> What you should do: Give only the number of lines in these records that include "button".

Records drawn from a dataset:
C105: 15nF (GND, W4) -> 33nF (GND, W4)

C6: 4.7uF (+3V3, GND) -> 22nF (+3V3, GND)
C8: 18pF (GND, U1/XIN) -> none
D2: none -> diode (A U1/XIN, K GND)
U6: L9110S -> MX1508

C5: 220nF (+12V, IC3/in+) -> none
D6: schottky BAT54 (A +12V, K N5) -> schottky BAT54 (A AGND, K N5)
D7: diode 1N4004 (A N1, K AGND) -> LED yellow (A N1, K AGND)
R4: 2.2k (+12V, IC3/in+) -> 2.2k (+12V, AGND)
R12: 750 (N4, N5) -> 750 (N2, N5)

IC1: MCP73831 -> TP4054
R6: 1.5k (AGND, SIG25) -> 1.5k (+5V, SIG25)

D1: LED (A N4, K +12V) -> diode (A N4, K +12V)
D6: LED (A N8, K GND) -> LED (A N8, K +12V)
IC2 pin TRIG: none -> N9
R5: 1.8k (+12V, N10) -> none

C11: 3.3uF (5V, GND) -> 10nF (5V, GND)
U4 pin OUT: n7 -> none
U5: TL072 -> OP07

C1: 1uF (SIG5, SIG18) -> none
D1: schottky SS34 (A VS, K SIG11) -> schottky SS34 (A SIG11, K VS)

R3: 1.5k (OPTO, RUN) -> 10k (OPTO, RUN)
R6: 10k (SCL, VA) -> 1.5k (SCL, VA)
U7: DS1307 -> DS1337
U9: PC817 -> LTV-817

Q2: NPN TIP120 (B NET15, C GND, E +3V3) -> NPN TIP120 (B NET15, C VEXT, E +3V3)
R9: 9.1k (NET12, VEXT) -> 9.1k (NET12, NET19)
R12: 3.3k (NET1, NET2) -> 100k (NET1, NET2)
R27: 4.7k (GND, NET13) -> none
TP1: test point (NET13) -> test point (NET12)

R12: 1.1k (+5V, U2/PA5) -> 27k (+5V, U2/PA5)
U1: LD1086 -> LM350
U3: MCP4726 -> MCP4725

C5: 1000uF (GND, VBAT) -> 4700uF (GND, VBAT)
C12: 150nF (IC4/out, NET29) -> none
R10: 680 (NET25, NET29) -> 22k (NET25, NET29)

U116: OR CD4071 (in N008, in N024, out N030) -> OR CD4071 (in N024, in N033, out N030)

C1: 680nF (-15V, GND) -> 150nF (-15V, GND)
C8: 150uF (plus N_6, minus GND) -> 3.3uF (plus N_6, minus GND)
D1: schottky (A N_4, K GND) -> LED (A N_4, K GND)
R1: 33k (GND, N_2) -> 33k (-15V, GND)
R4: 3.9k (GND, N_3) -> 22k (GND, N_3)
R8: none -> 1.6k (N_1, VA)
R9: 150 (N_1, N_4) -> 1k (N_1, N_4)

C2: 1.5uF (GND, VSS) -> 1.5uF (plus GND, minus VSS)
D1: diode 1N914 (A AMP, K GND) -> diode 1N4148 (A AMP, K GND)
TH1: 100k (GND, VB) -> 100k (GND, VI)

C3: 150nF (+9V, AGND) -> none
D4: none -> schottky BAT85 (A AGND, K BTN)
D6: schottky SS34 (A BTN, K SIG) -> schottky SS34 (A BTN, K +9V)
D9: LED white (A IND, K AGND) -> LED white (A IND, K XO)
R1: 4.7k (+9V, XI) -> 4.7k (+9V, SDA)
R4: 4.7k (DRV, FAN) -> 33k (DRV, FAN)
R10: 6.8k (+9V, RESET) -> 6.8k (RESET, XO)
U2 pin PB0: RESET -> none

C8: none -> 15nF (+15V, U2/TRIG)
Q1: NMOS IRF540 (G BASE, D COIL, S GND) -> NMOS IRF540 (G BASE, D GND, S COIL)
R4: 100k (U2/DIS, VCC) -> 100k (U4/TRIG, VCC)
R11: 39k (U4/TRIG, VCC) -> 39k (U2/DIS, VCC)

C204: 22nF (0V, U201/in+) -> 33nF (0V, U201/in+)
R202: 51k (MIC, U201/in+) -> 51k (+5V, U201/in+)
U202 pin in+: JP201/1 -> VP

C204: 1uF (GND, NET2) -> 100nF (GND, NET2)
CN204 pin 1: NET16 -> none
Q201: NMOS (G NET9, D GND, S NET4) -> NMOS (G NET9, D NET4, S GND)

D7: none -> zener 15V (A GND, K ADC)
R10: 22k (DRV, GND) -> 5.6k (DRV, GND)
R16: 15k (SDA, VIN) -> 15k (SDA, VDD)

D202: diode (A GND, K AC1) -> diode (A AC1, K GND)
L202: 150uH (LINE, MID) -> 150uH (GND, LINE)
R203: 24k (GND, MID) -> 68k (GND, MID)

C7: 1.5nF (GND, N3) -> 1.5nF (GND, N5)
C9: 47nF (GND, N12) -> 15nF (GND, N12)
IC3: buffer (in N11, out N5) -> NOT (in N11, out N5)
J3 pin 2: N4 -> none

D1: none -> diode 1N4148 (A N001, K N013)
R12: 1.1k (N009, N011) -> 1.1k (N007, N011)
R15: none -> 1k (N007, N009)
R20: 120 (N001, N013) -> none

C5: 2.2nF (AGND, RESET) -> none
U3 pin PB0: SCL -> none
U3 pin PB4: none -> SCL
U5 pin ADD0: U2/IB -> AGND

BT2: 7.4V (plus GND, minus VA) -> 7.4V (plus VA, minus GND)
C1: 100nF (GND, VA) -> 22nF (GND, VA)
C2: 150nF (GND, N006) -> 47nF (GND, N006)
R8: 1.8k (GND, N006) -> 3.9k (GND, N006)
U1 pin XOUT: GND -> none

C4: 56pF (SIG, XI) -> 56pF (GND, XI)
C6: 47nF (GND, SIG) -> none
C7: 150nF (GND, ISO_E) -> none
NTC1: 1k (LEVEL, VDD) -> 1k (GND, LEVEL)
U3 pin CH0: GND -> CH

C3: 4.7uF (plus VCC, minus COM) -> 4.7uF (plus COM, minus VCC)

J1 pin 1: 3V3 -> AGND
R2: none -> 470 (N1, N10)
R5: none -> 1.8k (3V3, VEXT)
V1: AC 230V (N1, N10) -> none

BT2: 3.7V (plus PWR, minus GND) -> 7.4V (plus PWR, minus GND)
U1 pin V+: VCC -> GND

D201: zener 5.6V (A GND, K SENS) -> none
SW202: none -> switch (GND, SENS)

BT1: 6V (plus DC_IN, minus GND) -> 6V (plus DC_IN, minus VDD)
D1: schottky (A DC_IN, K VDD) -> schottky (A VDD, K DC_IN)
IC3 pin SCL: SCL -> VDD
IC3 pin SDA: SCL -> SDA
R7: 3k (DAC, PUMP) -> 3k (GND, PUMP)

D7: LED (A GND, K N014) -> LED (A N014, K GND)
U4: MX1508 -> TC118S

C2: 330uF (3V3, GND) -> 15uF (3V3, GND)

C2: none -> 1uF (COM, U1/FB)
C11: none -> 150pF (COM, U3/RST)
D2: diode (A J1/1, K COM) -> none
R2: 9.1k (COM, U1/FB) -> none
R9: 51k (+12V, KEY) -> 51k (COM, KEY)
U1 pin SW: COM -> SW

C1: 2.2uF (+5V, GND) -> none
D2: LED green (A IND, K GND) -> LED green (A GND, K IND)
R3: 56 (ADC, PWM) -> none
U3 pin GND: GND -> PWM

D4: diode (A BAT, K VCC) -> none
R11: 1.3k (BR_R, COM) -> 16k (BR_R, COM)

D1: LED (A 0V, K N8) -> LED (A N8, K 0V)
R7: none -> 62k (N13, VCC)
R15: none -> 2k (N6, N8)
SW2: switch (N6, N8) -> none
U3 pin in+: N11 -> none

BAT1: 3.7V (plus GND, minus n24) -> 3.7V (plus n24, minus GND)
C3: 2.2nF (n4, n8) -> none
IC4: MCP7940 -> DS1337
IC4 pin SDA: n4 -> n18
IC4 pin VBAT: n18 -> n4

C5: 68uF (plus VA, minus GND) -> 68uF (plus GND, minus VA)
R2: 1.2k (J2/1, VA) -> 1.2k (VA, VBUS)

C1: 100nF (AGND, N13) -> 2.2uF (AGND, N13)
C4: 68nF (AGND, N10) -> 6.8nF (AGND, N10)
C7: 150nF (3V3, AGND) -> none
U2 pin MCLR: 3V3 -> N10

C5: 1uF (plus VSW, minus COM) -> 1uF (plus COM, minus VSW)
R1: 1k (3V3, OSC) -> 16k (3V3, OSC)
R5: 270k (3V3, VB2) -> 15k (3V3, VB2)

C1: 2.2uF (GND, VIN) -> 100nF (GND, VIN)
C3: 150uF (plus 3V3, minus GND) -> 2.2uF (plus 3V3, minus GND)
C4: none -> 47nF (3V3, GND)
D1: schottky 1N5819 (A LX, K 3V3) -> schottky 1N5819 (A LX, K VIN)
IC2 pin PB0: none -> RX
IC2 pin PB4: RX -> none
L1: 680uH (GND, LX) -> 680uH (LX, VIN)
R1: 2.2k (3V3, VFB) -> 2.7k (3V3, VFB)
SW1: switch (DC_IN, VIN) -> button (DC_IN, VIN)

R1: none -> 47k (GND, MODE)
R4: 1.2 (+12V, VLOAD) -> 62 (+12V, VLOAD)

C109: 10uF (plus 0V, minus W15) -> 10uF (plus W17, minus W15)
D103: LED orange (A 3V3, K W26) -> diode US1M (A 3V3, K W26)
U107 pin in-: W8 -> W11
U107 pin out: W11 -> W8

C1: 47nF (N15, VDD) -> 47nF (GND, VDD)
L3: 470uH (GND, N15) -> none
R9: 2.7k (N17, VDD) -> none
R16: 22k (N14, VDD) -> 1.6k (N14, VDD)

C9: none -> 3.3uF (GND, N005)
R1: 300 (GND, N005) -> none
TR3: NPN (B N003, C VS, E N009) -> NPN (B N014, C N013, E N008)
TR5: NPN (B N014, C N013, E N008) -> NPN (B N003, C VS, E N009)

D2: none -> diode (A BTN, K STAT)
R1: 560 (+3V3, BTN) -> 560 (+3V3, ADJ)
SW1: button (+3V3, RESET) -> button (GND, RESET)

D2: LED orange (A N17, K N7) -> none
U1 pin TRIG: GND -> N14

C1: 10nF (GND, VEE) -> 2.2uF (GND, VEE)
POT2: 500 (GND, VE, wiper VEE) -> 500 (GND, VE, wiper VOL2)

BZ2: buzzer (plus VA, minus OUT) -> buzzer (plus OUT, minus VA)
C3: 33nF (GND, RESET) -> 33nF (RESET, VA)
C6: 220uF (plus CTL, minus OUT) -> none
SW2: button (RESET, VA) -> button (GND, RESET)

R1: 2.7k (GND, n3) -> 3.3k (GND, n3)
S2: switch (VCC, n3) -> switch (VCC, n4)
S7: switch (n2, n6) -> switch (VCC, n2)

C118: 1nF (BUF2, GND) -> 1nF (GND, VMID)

> Exercise solution: 3